■ **INSTRUCTIONS TO FOLLOW**
Repeat the rows below word for word, from the first row through the line that contains "UJN: 8:11 -> none", with both ends included.

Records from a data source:
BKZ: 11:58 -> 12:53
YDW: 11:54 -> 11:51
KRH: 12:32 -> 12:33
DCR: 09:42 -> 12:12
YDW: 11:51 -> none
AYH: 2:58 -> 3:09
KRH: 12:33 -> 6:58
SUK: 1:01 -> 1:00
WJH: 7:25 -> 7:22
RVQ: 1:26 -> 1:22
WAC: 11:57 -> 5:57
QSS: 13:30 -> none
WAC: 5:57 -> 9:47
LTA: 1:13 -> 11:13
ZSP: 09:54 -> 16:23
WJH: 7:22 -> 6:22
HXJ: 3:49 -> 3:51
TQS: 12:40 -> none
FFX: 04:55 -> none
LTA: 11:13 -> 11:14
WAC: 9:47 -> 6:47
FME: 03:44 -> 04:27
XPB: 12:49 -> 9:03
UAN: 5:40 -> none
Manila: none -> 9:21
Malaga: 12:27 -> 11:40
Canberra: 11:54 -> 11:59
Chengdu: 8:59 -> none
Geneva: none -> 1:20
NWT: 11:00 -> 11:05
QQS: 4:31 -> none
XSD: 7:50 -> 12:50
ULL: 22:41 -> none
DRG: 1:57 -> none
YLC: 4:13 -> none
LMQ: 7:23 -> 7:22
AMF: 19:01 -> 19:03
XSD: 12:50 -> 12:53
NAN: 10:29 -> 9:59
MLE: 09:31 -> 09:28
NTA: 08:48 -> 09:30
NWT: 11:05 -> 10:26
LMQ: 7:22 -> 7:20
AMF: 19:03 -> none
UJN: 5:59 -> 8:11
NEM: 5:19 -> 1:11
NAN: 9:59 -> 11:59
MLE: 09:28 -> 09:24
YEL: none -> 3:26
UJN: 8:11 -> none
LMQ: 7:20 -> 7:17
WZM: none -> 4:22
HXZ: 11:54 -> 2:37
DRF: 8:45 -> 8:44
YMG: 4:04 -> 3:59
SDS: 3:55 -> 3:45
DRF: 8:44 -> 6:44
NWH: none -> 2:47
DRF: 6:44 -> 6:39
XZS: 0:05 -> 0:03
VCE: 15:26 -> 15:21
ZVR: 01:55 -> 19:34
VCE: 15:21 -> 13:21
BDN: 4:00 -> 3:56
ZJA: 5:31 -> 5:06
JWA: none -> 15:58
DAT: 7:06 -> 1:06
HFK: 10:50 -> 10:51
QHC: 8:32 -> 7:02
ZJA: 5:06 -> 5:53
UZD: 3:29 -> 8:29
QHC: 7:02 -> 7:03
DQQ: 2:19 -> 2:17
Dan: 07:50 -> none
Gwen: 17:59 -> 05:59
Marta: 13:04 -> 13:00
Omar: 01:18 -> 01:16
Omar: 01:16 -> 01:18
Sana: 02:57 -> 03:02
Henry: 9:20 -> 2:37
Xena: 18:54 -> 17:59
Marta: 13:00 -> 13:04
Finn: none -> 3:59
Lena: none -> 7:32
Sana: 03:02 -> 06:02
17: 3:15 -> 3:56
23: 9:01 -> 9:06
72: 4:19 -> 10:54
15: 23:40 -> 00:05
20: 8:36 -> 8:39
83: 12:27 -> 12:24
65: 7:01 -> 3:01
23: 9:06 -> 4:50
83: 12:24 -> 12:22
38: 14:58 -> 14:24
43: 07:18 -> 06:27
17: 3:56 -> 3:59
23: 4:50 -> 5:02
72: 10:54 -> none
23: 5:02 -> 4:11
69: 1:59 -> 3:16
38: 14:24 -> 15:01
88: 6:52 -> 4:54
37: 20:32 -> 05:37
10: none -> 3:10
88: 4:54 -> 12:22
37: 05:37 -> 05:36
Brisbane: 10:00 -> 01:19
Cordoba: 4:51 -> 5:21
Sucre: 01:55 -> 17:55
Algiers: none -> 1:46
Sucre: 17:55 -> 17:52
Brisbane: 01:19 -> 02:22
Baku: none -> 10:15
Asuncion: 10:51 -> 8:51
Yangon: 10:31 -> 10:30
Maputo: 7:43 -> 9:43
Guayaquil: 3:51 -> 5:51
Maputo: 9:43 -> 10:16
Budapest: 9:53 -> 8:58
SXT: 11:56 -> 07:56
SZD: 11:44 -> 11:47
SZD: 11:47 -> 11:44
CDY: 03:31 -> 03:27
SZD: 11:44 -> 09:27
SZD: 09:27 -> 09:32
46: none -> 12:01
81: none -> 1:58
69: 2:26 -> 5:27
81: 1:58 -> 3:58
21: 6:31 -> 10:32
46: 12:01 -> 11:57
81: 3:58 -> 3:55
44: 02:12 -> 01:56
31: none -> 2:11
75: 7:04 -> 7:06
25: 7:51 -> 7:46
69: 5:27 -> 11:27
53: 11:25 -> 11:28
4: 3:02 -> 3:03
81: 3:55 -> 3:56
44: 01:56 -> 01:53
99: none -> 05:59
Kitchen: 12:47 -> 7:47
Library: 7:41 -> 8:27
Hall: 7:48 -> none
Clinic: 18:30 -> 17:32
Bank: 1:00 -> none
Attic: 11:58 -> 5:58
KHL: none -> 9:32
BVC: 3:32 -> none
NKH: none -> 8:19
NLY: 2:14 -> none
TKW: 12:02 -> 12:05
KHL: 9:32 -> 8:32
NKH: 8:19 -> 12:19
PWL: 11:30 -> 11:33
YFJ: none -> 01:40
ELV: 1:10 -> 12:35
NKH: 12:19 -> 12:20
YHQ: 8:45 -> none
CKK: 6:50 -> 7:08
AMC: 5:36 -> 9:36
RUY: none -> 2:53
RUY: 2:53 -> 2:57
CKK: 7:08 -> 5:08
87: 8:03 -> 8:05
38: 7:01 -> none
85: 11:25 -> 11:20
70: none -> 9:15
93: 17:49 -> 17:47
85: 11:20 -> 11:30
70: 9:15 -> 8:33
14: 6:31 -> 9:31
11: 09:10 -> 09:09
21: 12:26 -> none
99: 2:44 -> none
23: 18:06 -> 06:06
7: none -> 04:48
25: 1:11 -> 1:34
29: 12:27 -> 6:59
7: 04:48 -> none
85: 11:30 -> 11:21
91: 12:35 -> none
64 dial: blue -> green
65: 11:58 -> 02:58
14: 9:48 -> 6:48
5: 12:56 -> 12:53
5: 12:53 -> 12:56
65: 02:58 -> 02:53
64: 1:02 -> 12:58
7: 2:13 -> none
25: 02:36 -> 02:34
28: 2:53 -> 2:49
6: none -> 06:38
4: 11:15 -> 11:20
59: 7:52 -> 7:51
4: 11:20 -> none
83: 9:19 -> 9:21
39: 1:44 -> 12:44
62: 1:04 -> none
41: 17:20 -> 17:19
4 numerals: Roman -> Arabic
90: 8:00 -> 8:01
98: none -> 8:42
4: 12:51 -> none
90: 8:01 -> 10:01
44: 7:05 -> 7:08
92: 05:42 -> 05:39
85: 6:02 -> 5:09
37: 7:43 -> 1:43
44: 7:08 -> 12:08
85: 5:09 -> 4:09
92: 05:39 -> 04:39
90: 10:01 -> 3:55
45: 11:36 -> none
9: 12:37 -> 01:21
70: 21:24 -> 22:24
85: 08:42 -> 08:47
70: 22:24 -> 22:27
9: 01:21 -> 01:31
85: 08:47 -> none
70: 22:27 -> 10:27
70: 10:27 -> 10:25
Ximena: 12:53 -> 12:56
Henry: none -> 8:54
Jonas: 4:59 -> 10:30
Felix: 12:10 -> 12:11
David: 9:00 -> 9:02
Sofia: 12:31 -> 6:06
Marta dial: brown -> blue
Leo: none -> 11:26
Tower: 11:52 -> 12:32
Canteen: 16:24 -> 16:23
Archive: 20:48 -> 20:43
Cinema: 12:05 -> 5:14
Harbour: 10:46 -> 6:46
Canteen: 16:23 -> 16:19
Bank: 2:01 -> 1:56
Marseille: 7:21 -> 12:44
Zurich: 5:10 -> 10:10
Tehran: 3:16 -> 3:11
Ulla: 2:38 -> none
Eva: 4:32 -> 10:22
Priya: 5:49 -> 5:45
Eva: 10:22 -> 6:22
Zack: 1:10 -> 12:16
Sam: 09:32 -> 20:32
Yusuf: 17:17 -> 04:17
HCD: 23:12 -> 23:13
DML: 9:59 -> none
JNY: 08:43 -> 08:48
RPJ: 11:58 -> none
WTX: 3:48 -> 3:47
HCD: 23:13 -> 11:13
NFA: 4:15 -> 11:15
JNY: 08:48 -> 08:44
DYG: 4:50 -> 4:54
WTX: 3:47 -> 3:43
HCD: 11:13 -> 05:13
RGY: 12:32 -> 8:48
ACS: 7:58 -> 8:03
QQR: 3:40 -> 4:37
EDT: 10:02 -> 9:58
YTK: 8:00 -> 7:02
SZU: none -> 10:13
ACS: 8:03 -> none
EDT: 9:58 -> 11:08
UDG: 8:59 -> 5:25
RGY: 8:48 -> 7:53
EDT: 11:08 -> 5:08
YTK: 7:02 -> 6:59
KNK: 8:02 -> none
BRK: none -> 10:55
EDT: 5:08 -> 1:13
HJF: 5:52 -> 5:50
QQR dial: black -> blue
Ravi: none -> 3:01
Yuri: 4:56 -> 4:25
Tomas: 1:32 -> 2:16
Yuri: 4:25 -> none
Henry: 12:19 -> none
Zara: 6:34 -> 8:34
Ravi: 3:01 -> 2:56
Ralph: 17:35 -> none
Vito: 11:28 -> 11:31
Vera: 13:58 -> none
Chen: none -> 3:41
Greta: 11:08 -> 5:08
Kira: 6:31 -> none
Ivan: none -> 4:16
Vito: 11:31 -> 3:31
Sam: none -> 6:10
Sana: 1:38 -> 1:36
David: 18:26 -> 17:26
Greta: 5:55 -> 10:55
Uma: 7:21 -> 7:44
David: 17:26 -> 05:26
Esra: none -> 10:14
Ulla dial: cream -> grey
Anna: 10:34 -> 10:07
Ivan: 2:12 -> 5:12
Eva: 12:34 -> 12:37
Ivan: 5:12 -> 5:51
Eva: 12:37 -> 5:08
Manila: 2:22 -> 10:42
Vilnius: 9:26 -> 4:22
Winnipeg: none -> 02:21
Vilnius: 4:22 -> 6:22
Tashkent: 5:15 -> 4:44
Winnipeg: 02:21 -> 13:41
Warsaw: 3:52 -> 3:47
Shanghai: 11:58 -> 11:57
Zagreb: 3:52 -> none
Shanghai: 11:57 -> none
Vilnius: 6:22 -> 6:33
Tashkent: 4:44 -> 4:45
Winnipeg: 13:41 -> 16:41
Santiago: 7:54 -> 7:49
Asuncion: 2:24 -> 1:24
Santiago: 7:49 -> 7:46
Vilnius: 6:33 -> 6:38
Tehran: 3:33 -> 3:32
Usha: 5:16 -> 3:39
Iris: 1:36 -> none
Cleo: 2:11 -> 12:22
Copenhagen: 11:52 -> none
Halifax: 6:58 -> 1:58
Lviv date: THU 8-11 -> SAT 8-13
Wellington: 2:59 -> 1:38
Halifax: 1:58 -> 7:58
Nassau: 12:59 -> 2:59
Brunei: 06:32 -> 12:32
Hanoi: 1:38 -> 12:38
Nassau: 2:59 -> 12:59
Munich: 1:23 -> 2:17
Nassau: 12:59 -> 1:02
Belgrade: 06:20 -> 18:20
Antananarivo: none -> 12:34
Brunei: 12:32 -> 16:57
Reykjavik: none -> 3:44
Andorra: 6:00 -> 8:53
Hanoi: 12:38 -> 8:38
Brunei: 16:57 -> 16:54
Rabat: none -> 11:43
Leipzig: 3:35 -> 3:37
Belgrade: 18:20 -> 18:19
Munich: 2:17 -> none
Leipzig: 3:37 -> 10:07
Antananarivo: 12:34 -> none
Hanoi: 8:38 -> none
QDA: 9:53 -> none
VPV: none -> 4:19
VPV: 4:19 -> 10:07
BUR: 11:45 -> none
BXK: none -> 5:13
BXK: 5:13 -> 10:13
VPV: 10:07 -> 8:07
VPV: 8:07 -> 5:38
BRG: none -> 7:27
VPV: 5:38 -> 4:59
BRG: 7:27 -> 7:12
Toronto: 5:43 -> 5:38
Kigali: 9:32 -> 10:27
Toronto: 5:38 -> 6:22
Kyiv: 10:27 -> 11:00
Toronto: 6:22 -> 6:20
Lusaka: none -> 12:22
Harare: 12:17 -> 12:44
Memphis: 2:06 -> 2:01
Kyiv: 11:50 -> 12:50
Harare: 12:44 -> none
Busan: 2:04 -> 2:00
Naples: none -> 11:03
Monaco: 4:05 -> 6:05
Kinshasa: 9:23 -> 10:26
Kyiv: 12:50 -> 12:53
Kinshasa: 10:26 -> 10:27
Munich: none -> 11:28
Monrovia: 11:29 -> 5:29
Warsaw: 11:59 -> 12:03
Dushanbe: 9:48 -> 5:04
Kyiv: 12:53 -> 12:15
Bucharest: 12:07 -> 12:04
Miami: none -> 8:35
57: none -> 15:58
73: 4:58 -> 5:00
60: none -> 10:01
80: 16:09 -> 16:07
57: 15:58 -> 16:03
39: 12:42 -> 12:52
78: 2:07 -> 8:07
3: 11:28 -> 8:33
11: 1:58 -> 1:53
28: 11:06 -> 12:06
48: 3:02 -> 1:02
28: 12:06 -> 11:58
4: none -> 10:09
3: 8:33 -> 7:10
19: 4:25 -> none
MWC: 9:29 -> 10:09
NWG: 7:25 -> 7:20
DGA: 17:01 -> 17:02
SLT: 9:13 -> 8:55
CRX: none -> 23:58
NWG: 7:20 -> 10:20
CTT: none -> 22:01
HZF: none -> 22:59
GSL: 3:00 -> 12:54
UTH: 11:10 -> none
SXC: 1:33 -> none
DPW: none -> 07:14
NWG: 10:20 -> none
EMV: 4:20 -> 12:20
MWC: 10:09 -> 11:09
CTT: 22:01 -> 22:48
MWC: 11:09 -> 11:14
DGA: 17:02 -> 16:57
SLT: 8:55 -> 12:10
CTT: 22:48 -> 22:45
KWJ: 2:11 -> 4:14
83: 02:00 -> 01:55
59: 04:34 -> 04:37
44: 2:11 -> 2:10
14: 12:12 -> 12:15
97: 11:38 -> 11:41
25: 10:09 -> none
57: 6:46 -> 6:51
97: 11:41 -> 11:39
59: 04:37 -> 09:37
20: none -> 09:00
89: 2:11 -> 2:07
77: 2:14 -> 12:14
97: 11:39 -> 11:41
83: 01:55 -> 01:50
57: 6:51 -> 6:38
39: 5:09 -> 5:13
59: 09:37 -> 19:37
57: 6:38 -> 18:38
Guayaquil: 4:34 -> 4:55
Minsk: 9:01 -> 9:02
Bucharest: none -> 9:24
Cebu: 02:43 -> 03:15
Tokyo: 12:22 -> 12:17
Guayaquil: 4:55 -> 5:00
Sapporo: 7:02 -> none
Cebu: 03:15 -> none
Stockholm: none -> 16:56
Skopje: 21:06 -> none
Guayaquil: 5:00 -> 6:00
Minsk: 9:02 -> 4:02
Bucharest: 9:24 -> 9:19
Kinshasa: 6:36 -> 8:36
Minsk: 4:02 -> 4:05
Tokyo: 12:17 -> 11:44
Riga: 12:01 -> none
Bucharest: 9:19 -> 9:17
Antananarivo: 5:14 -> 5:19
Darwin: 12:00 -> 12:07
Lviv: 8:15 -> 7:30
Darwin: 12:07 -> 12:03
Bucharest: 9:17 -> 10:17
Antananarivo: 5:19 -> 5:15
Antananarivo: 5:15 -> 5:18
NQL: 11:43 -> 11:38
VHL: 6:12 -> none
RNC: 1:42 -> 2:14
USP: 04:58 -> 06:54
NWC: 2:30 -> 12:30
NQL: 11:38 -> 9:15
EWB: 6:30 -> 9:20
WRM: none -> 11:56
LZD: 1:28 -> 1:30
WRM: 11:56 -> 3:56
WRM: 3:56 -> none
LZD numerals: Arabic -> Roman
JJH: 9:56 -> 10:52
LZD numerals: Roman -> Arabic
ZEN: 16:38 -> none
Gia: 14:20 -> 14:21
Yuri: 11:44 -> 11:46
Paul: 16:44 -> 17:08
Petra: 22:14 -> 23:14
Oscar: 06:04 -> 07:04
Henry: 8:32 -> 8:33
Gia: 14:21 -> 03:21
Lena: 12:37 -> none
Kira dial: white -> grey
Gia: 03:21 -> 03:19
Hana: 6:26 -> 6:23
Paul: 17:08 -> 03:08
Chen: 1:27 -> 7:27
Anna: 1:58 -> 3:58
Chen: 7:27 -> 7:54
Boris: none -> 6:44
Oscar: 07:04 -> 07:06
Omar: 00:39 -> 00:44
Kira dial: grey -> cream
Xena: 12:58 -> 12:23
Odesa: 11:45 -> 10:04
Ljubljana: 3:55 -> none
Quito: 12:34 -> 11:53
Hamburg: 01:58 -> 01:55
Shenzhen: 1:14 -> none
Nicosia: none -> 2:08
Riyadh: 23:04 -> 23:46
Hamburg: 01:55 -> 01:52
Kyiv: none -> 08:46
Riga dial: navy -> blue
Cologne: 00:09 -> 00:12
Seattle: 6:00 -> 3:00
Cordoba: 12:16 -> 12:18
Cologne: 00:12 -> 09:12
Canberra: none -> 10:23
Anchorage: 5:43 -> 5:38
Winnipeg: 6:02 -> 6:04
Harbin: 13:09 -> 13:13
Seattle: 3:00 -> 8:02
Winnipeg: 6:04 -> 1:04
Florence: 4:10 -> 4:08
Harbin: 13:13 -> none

■ **REPLY**
BKZ: 11:58 -> 12:53
YDW: 11:54 -> 11:51
KRH: 12:32 -> 12:33
DCR: 09:42 -> 12:12
YDW: 11:51 -> none
AYH: 2:58 -> 3:09
KRH: 12:33 -> 6:58
SUK: 1:01 -> 1:00
WJH: 7:25 -> 7:22
RVQ: 1:26 -> 1:22
WAC: 11:57 -> 5:57
QSS: 13:30 -> none
WAC: 5:57 -> 9:47
LTA: 1:13 -> 11:13
ZSP: 09:54 -> 16:23
WJH: 7:22 -> 6:22
HXJ: 3:49 -> 3:51
TQS: 12:40 -> none
FFX: 04:55 -> none
LTA: 11:13 -> 11:14
WAC: 9:47 -> 6:47
FME: 03:44 -> 04:27
XPB: 12:49 -> 9:03
UAN: 5:40 -> none
Manila: none -> 9:21
Malaga: 12:27 -> 11:40
Canberra: 11:54 -> 11:59
Chengdu: 8:59 -> none
Geneva: none -> 1:20
NWT: 11:00 -> 11:05
QQS: 4:31 -> none
XSD: 7:50 -> 12:50
ULL: 22:41 -> none
DRG: 1:57 -> none
YLC: 4:13 -> none
LMQ: 7:23 -> 7:22
AMF: 19:01 -> 19:03
XSD: 12:50 -> 12:53
NAN: 10:29 -> 9:59
MLE: 09:31 -> 09:28
NTA: 08:48 -> 09:30
NWT: 11:05 -> 10:26
LMQ: 7:22 -> 7:20
AMF: 19:03 -> none
UJN: 5:59 -> 8:11
NEM: 5:19 -> 1:11
NAN: 9:59 -> 11:59
MLE: 09:28 -> 09:24
YEL: none -> 3:26
UJN: 8:11 -> none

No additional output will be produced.